RAW RECORDS ->
_____

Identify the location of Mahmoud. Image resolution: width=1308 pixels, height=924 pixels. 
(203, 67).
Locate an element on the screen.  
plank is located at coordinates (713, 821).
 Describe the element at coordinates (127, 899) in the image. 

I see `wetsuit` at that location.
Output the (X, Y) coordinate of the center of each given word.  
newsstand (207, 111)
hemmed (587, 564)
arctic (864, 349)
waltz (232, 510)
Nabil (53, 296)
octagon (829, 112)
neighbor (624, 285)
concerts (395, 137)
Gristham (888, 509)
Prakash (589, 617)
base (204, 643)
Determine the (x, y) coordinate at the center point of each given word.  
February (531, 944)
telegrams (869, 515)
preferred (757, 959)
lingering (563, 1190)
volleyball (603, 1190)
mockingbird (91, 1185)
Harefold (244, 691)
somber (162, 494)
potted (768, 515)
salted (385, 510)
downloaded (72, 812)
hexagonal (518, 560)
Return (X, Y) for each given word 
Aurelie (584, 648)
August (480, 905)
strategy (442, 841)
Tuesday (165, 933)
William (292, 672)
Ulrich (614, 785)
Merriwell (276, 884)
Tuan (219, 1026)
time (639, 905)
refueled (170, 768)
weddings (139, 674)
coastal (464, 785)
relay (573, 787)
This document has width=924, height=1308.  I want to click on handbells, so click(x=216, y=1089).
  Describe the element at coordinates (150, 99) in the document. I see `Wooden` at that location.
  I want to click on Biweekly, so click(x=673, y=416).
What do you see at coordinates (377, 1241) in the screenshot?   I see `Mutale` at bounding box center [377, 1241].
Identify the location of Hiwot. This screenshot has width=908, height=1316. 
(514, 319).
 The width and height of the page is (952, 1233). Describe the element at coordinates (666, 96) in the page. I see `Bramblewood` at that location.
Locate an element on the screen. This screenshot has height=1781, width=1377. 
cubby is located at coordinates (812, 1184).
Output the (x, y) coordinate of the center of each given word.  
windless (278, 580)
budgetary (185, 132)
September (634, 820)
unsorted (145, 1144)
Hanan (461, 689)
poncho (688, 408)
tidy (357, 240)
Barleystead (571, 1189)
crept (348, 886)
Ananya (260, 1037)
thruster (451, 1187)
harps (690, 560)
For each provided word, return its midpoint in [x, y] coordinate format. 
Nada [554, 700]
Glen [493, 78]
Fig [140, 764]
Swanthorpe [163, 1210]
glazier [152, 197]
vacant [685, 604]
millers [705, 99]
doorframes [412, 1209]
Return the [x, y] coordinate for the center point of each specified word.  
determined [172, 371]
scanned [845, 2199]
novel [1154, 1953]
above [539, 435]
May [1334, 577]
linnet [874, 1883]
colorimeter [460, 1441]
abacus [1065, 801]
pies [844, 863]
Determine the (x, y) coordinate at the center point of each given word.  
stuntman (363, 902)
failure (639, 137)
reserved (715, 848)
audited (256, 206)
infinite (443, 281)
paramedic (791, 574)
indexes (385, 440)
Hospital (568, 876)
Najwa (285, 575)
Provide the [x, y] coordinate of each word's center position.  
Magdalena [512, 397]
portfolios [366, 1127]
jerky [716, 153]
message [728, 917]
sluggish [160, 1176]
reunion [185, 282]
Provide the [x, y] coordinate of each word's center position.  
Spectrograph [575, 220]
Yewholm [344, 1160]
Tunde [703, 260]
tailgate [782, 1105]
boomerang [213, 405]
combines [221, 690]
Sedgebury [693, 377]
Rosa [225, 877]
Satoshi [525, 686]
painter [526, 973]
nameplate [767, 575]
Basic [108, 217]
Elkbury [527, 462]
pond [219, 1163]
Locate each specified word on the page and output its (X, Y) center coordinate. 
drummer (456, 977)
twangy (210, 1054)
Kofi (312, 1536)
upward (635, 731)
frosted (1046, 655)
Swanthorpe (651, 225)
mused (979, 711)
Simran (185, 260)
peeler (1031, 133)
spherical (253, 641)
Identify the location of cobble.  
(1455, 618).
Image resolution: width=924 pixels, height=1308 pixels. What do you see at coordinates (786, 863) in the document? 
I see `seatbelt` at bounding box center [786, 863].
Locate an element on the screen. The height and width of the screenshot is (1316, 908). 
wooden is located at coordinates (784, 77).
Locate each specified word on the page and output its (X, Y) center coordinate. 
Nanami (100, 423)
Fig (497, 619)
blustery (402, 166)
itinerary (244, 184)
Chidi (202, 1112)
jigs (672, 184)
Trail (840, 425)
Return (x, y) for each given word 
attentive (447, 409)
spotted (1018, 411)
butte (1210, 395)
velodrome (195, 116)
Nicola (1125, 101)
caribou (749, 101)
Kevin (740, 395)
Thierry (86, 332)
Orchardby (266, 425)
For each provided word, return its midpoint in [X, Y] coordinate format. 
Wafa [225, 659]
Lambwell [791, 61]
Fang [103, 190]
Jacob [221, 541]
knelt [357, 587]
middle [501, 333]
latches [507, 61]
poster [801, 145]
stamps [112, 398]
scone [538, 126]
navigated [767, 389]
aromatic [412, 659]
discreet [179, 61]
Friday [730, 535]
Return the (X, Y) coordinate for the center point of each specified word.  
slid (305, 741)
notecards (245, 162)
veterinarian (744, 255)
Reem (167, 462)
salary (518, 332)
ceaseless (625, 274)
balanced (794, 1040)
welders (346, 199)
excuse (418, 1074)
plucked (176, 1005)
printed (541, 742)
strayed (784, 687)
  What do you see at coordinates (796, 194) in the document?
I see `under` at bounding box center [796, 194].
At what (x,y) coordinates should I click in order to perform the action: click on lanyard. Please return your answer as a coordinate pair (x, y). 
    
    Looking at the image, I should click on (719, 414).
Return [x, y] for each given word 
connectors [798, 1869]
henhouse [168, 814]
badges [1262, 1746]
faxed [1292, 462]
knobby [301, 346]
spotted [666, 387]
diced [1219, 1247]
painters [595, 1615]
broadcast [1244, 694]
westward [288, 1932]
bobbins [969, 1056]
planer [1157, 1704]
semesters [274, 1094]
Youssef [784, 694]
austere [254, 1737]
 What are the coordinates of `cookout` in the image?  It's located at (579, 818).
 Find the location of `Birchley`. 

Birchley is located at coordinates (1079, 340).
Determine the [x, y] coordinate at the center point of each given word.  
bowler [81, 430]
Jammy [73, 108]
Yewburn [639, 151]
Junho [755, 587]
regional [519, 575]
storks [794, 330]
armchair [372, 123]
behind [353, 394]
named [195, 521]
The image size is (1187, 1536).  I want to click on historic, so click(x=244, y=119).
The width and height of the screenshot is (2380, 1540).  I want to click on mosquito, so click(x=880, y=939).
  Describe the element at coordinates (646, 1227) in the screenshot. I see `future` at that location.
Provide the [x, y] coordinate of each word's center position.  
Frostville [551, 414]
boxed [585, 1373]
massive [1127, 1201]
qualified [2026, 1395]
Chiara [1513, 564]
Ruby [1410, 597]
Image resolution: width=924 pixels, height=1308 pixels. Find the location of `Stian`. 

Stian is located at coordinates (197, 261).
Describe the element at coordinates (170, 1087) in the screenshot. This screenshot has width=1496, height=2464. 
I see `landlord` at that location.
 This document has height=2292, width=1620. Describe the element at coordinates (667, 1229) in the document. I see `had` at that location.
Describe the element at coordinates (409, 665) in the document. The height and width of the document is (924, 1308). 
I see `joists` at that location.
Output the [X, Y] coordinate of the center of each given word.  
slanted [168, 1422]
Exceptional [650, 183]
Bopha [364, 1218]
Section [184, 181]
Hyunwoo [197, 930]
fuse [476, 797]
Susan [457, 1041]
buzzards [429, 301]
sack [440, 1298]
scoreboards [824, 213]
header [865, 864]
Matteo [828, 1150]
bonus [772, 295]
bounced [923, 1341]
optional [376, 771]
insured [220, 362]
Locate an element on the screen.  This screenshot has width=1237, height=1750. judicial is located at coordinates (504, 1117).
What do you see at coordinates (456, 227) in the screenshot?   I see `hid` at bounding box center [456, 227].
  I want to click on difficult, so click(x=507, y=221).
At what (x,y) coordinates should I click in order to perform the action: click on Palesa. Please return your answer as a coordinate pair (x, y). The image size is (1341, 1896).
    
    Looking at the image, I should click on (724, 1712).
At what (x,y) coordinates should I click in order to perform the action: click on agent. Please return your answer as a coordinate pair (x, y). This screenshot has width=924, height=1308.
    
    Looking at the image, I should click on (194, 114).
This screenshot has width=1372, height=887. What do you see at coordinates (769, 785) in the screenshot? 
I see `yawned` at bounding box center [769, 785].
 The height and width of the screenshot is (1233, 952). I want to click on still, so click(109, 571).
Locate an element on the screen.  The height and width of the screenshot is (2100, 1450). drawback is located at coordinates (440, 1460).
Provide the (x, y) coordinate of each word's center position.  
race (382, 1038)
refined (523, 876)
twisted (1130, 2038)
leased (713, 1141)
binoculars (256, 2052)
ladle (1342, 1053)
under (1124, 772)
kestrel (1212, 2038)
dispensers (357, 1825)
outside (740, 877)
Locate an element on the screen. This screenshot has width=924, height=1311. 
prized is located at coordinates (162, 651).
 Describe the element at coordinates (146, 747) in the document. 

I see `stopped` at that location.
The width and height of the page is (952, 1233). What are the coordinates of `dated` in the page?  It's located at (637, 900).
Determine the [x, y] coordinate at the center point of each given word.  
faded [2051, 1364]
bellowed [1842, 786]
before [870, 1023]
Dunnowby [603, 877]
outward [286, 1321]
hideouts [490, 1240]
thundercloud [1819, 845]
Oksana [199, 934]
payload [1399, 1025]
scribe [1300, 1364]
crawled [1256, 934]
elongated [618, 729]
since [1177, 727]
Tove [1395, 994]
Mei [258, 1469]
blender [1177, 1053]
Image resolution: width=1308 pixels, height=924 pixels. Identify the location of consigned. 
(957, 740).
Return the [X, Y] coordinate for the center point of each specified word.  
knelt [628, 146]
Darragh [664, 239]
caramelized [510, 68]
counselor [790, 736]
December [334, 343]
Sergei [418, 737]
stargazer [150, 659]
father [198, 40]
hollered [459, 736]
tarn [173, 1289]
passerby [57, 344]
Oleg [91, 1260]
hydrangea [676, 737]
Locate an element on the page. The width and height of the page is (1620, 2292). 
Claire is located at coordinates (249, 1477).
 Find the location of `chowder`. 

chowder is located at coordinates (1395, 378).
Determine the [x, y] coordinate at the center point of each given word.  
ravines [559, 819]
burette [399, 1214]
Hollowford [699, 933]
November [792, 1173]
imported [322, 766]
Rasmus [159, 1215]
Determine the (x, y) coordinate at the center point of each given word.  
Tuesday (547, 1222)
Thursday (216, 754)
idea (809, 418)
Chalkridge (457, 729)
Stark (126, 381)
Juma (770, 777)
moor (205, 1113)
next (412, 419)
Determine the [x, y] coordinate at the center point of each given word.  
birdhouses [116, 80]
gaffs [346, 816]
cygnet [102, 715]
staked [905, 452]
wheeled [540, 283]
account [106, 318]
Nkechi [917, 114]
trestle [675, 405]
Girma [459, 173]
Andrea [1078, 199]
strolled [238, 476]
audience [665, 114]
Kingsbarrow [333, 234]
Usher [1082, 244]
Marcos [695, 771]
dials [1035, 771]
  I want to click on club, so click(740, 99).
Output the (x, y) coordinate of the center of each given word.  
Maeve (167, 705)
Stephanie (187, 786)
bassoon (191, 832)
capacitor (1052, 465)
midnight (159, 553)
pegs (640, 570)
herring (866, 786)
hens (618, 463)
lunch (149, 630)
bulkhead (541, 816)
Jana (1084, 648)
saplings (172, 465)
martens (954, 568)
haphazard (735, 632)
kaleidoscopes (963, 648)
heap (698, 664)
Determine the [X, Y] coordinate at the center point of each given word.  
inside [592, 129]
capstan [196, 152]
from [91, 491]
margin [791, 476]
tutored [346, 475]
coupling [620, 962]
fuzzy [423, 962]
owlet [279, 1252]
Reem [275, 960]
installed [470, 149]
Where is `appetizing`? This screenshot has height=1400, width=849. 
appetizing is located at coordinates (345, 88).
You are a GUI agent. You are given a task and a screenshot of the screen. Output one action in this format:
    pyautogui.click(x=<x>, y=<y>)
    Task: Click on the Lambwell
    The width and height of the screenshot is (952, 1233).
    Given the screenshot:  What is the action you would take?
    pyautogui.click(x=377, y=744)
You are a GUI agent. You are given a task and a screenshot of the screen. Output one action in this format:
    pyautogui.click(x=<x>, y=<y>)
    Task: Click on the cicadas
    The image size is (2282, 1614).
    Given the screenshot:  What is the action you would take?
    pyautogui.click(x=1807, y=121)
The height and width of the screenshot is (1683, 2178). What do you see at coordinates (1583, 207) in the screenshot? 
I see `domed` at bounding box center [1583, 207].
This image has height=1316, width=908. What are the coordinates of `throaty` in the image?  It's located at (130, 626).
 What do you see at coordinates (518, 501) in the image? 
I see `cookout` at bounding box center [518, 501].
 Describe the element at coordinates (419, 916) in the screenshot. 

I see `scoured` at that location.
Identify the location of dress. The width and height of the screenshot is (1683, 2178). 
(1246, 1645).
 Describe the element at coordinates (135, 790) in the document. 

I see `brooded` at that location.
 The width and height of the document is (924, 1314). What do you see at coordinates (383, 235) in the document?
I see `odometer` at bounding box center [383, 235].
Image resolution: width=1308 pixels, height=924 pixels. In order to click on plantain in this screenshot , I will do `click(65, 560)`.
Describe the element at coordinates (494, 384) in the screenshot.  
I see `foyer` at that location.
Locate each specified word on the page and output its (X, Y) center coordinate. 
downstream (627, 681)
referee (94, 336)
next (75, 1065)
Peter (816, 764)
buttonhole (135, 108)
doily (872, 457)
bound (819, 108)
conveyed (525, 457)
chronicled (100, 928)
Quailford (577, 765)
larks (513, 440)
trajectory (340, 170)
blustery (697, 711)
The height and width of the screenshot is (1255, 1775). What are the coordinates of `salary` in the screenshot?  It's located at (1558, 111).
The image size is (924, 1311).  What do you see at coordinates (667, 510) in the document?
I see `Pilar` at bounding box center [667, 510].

_____

JOB -> Rewrite the items from the very first line through the line containing "concerts (395, 137)", changing "arctic" to "polar" and leaving everything else as it is.

OUTPUT BELOW ->
Identify the location of Mahmoud. Image resolution: width=1308 pixels, height=924 pixels. 
(203, 67).
Locate an element on the screen.  
plank is located at coordinates (713, 821).
 Describe the element at coordinates (127, 899) in the image. 

I see `wetsuit` at that location.
Output the (X, Y) coordinate of the center of each given word.  
newsstand (207, 111)
hemmed (587, 564)
polar (864, 349)
waltz (232, 510)
Nabil (53, 296)
octagon (829, 112)
neighbor (624, 285)
concerts (395, 137)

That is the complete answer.